%%

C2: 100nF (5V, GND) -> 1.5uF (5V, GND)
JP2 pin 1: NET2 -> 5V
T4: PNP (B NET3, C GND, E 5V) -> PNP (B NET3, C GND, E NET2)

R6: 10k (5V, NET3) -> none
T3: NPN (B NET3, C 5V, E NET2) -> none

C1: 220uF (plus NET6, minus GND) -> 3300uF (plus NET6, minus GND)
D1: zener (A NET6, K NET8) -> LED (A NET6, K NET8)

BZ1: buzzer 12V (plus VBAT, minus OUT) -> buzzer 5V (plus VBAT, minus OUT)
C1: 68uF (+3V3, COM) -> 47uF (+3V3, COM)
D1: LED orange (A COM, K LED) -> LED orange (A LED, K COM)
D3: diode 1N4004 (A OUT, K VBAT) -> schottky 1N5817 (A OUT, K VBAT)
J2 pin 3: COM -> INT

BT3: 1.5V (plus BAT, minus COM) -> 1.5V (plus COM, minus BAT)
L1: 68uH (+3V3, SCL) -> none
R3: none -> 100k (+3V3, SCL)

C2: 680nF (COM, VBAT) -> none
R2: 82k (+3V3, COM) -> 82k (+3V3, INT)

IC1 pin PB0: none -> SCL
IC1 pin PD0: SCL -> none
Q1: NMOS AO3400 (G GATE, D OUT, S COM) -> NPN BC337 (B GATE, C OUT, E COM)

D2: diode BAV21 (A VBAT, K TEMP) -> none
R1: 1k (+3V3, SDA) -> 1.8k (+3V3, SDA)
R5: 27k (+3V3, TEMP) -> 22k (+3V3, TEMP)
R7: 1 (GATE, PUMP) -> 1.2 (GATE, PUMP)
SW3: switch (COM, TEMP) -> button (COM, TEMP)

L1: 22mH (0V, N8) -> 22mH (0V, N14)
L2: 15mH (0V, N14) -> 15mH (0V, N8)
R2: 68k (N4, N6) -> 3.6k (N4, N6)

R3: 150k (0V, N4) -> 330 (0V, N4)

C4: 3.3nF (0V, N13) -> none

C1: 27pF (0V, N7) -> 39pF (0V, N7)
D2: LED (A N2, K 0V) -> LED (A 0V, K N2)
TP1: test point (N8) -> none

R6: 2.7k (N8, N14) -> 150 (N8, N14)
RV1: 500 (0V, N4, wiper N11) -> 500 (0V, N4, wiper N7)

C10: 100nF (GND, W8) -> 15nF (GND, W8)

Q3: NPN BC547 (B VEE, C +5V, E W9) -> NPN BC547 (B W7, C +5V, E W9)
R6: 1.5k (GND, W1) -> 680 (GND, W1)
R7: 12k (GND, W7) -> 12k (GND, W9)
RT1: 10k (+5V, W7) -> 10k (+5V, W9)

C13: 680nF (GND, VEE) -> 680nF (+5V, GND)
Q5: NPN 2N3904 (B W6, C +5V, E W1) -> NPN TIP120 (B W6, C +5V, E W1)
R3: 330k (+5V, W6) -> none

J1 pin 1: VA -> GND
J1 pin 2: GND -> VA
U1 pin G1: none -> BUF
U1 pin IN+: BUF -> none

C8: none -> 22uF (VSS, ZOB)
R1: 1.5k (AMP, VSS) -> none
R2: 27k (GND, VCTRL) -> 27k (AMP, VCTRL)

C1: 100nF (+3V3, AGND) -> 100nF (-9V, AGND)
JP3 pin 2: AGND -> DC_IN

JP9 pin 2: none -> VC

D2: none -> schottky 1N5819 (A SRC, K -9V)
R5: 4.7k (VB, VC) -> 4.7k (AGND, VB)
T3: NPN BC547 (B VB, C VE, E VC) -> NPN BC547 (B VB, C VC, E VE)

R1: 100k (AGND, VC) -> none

%%

▶ _WHAT TO PRODUCE_
Each line of the data that holds "minus" should be reported.

▶ _ANSWER TO THIS PROBLEM_
C1: 220uF (plus NET6, minus GND) -> 3300uF (plus NET6, minus GND)
BZ1: buzzer 12V (plus VBAT, minus OUT) -> buzzer 5V (plus VBAT, minus OUT)
BT3: 1.5V (plus BAT, minus COM) -> 1.5V (plus COM, minus BAT)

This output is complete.